■ Aim of the exercise:
What is needed is an exact copy of the records below, without the pictures.

(Beginning of Information)

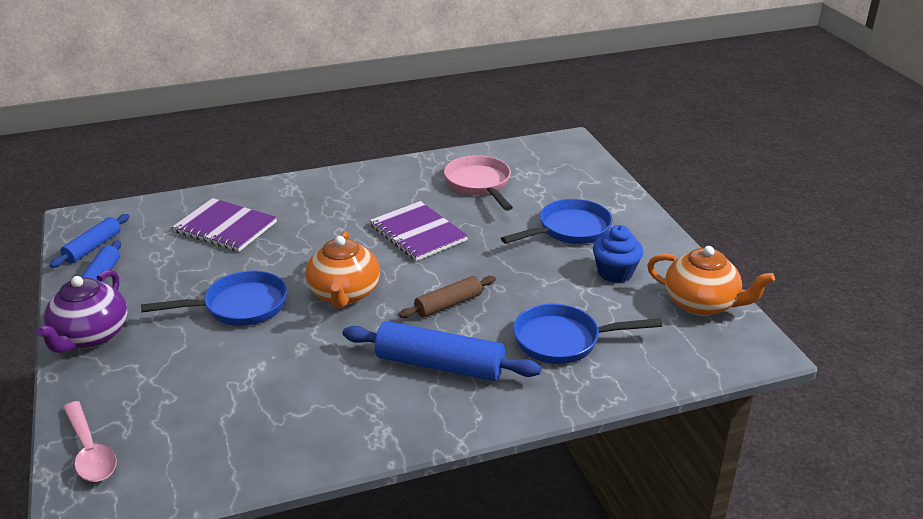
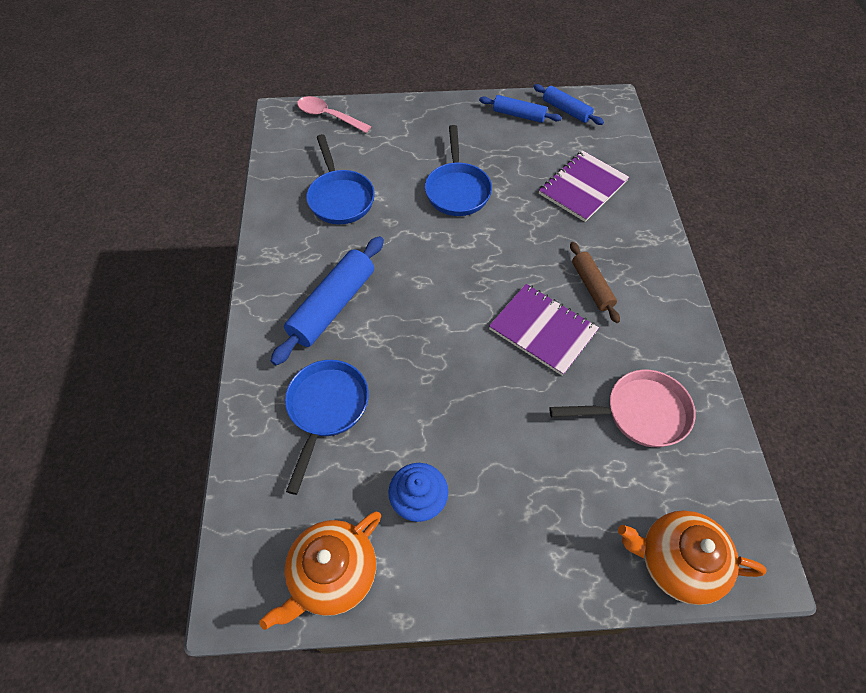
camera: 105 degrees right, 25 degrees up
(90, 336) = (447, 113): purple teapot -> none
(90, 451) = (328, 116): pink spoon -> pink spoon turned 45 degrees clockwise
(344, 294) = (453, 257): orange teapot -> orange teapot (676, 562)
(418, 233) = (542, 330): purple notebook -> purple notebook turned 60 degrees clockwise
(448, 304) = (413, 330): brown rolling pin -> brown rolling pin (592, 286)
(569, 230) = (518, 482): blue pan -> blue pan (340, 198)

(End of Information)

■ Expected output:
camera: 105 degrees right, 25 degrees up
(90, 336) = (447, 113): purple teapot -> none
(90, 451) = (328, 116): pink spoon -> pink spoon turned 45 degrees clockwise
(344, 294) = (453, 257): orange teapot -> orange teapot (676, 562)
(418, 233) = (542, 330): purple notebook -> purple notebook turned 60 degrees clockwise
(448, 304) = (413, 330): brown rolling pin -> brown rolling pin (592, 286)
(569, 230) = (518, 482): blue pan -> blue pan (340, 198)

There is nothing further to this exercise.